Stored items
· · · · ·

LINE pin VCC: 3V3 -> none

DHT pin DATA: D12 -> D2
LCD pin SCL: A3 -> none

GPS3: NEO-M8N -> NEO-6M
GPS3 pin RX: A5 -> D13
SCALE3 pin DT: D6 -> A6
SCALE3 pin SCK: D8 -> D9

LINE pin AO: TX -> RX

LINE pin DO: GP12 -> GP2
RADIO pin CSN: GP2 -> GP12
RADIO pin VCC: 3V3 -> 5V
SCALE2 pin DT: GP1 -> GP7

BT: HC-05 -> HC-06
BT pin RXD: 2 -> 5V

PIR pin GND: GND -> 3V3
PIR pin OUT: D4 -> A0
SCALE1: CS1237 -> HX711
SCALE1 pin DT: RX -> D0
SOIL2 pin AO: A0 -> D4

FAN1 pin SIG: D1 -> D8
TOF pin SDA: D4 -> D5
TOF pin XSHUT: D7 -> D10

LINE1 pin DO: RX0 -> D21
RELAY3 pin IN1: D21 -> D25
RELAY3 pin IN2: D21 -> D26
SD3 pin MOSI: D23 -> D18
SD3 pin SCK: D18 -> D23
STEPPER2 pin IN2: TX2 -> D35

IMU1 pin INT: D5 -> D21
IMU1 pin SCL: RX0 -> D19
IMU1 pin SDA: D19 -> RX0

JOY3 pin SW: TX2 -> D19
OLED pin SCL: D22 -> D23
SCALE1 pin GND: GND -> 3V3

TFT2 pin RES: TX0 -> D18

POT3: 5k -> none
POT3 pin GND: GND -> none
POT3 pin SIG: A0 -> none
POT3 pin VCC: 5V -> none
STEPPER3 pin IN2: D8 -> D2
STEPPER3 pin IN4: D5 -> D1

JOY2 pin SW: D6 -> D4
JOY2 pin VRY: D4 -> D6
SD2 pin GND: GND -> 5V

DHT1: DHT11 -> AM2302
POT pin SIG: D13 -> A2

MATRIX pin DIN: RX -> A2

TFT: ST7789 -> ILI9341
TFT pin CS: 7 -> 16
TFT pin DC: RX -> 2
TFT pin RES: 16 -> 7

· · · · ·

-- Your assignment --
Could you repeat exactly the lines above from the line with "SCALE2 pin DT: GP1 -> GP7" up to and including the line with "STEPPER3 pin IN2: D8 -> D2", and only those?

-- Exercise response --
SCALE2 pin DT: GP1 -> GP7

BT: HC-05 -> HC-06
BT pin RXD: 2 -> 5V

PIR pin GND: GND -> 3V3
PIR pin OUT: D4 -> A0
SCALE1: CS1237 -> HX711
SCALE1 pin DT: RX -> D0
SOIL2 pin AO: A0 -> D4

FAN1 pin SIG: D1 -> D8
TOF pin SDA: D4 -> D5
TOF pin XSHUT: D7 -> D10

LINE1 pin DO: RX0 -> D21
RELAY3 pin IN1: D21 -> D25
RELAY3 pin IN2: D21 -> D26
SD3 pin MOSI: D23 -> D18
SD3 pin SCK: D18 -> D23
STEPPER2 pin IN2: TX2 -> D35

IMU1 pin INT: D5 -> D21
IMU1 pin SCL: RX0 -> D19
IMU1 pin SDA: D19 -> RX0

JOY3 pin SW: TX2 -> D19
OLED pin SCL: D22 -> D23
SCALE1 pin GND: GND -> 3V3

TFT2 pin RES: TX0 -> D18

POT3: 5k -> none
POT3 pin GND: GND -> none
POT3 pin SIG: A0 -> none
POT3 pin VCC: 5V -> none
STEPPER3 pin IN2: D8 -> D2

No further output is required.